## Spatial reasoning data
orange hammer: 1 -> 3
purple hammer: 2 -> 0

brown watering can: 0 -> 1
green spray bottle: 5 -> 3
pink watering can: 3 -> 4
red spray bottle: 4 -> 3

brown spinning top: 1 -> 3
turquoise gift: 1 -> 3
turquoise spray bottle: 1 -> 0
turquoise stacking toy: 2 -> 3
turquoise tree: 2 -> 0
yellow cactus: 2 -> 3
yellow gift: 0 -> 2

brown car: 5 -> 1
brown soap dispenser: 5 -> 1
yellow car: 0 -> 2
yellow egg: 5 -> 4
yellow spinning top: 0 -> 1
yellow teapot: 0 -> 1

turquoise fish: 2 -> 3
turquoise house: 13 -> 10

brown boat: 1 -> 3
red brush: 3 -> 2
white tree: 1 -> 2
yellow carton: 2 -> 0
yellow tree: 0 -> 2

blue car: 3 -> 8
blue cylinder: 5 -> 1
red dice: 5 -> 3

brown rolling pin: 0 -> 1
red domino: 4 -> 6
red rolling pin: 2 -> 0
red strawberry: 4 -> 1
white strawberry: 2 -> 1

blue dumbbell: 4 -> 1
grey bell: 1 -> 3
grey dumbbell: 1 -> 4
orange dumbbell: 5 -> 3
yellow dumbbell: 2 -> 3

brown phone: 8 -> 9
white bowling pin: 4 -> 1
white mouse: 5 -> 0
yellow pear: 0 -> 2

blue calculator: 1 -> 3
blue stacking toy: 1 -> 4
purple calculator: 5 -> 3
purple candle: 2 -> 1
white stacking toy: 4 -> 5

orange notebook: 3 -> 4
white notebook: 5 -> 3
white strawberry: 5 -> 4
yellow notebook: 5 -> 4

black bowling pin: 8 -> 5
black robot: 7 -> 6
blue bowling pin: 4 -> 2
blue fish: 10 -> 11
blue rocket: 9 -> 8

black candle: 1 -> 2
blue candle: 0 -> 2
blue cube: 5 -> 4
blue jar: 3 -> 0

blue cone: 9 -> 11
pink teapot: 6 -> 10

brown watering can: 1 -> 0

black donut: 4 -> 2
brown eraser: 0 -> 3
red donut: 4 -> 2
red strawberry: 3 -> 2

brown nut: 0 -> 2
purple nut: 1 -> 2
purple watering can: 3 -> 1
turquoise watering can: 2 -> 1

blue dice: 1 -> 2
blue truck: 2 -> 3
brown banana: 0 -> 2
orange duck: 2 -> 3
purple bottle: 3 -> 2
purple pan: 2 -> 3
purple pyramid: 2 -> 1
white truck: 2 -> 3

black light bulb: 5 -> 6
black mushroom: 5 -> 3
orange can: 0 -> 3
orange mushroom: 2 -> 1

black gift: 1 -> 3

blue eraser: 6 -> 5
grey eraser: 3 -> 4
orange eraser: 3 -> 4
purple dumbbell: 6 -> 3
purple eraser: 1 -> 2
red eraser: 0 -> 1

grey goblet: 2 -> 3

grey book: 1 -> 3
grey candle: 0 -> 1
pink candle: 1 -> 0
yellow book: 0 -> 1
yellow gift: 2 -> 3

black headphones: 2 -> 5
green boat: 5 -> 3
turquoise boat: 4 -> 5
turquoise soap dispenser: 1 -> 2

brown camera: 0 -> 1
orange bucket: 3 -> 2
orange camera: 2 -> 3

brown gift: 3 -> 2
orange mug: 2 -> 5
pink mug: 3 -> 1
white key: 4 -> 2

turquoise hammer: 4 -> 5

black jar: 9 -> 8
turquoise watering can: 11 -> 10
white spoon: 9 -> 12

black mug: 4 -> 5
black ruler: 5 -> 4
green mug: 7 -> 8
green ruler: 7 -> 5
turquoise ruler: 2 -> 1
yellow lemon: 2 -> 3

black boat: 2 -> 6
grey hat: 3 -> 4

## What the exercise asks
Quote verbatim the line containing "blue truck: 2 -> 3" and every line after it through the end of the records above.

## Result below
blue truck: 2 -> 3
brown banana: 0 -> 2
orange duck: 2 -> 3
purple bottle: 3 -> 2
purple pan: 2 -> 3
purple pyramid: 2 -> 1
white truck: 2 -> 3

black light bulb: 5 -> 6
black mushroom: 5 -> 3
orange can: 0 -> 3
orange mushroom: 2 -> 1

black gift: 1 -> 3

blue eraser: 6 -> 5
grey eraser: 3 -> 4
orange eraser: 3 -> 4
purple dumbbell: 6 -> 3
purple eraser: 1 -> 2
red eraser: 0 -> 1

grey goblet: 2 -> 3

grey book: 1 -> 3
grey candle: 0 -> 1
pink candle: 1 -> 0
yellow book: 0 -> 1
yellow gift: 2 -> 3

black headphones: 2 -> 5
green boat: 5 -> 3
turquoise boat: 4 -> 5
turquoise soap dispenser: 1 -> 2

brown camera: 0 -> 1
orange bucket: 3 -> 2
orange camera: 2 -> 3

brown gift: 3 -> 2
orange mug: 2 -> 5
pink mug: 3 -> 1
white key: 4 -> 2

turquoise hammer: 4 -> 5

black jar: 9 -> 8
turquoise watering can: 11 -> 10
white spoon: 9 -> 12

black mug: 4 -> 5
black ruler: 5 -> 4
green mug: 7 -> 8
green ruler: 7 -> 5
turquoise ruler: 2 -> 1
yellow lemon: 2 -> 3

black boat: 2 -> 6
grey hat: 3 -> 4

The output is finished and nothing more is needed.